Before-and-after scene images
◇ ◇ ◇

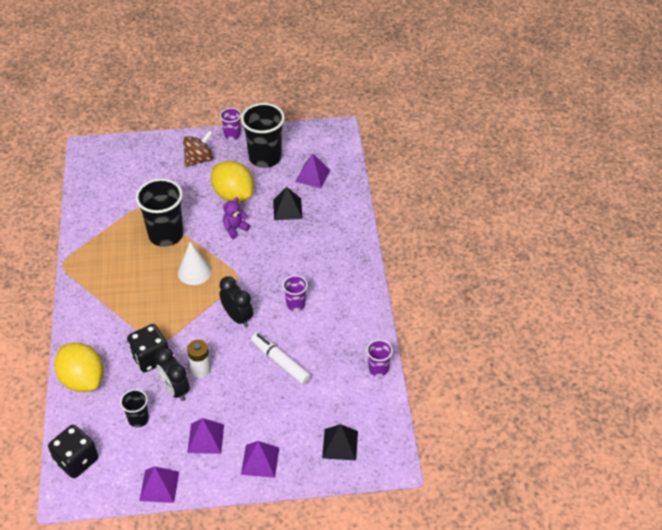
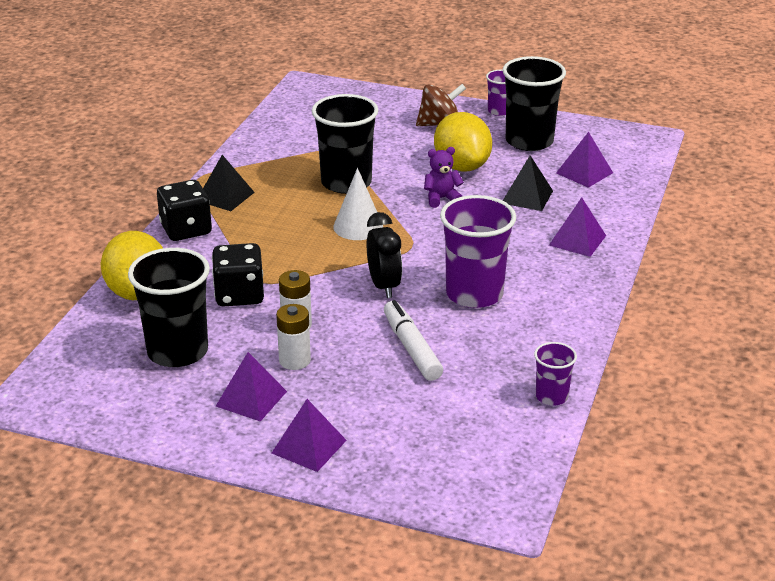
camera: 25 degrees right, 15 degrees down
black dice [48,425,98,478] -> black dice moved to [157,180,212,241]
black cup [120,389,149,427] -> black cup [128,248,210,367], size x1.95
purple pyramid [139,466,179,503] -> purple pyramid moved to [549,197,606,257]
black clock [155,348,190,401] -> none
purple cup [283,275,308,311] -> purple cup [440,195,516,308], size x1.95
black pyramid [322,424,358,461] -> black pyramid moved to [203,155,255,211]
none -> white battery [276,304,311,370]

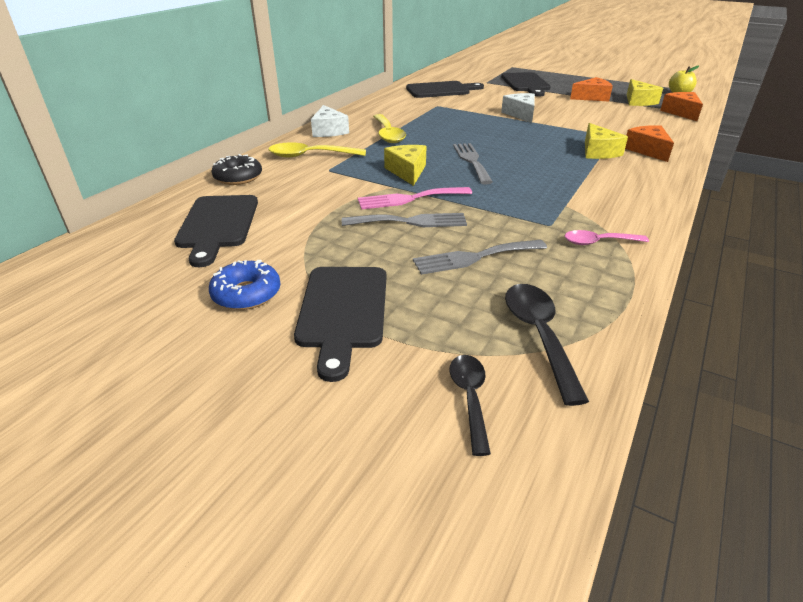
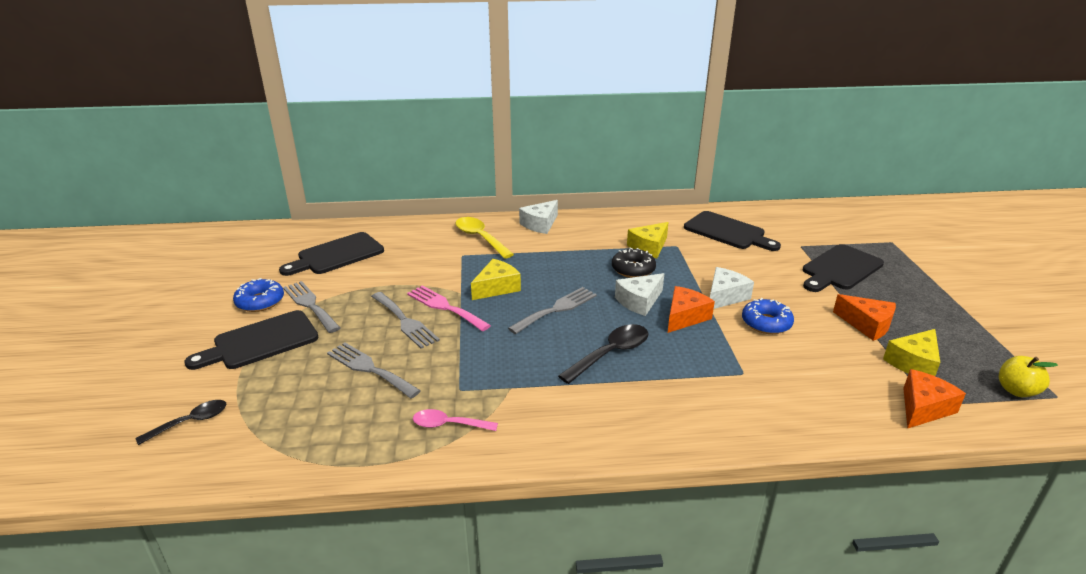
camera: 55 degrees right, 5 degrees down
black donut [212,154,262,185] -> black donut moved to [612,248,656,278]
yellow spoon [373,114,406,143] -> none
black spoon [505,284,589,406] -> black spoon moved to [558,324,649,384]
pink spoon [565,230,649,245] -> pink spoon turned 45 degrees counterclockwise [413,409,498,431]
yellow cheese [585,123,628,159] -> yellow cheese moved to [627,222,669,258]
orange cheese [625,125,674,162] -> orange cheese moved to [668,286,715,333]
none -> grey fork [283,281,340,333]
none -> white cheese [615,273,664,316]
none -> blue donut [742,298,794,334]

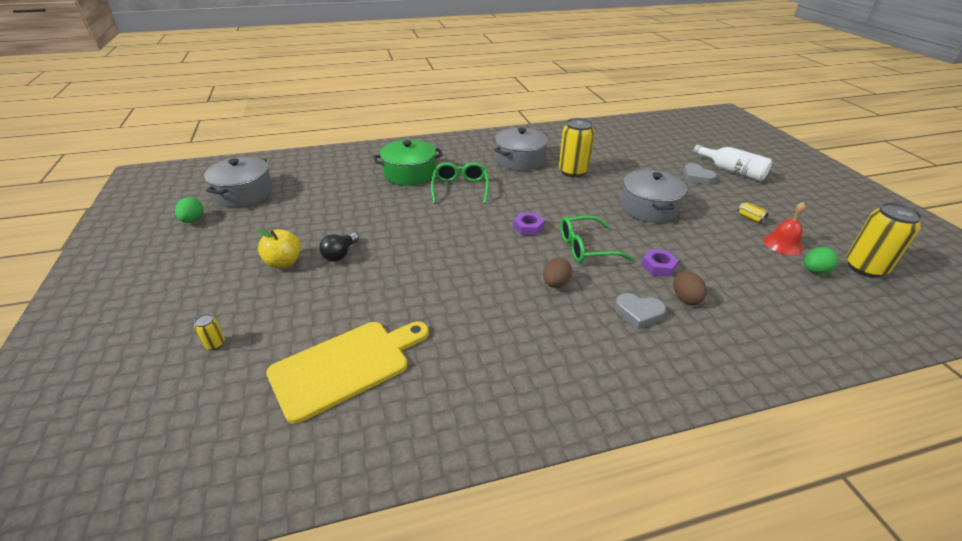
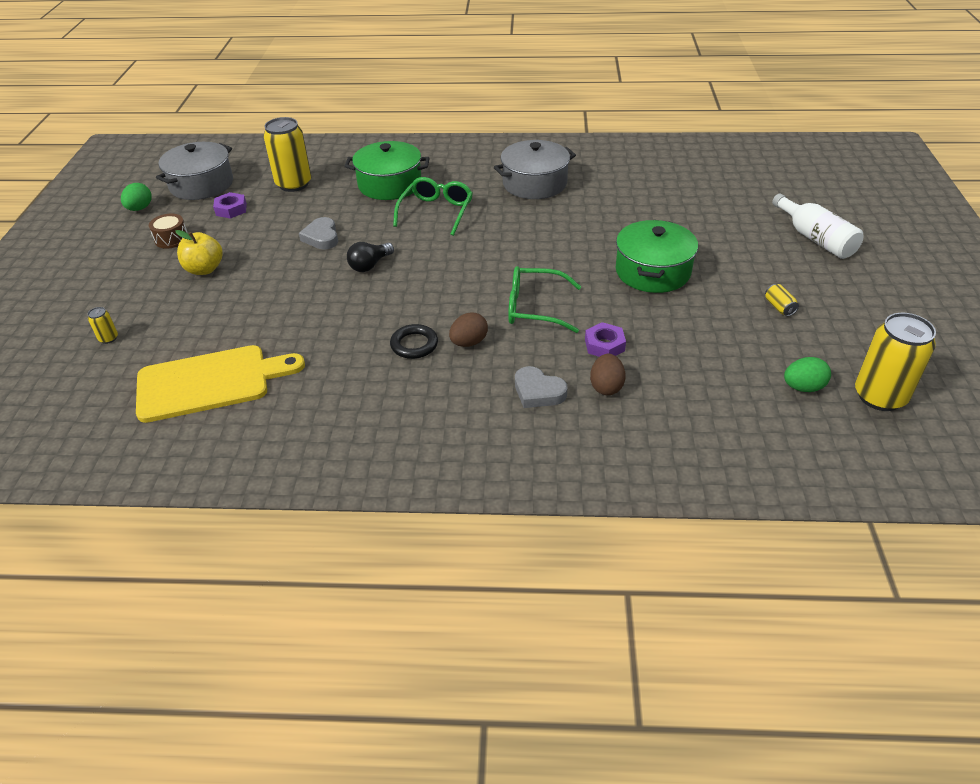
camera: 20 degrees right, 5 degrees up
black light bulb [319,232,359,262] -> black light bulb moved to [347,242,394,272]
purple nut [513,212,545,235] -> purple nut moved to [213,192,247,219]
yellow can [559,118,595,177] -> yellow can moved to [263,117,311,192]
grey pot [620,170,687,222] -> green pot [616,220,698,293]
grey heart [683,163,716,184] -> grey heart moved to [299,217,338,249]
red bell [763,202,806,255] -> none
none -> brown drum [149,213,187,249]
none -> black ring [390,324,438,359]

◇ ◇ ◇

Exercise details
Look over the entries above. Copy every line that contains the word "size".

Result of the task
black cup [120,389,149,427] -> black cup [128,248,210,367], size x1.95
purple cup [283,275,308,311] -> purple cup [440,195,516,308], size x1.95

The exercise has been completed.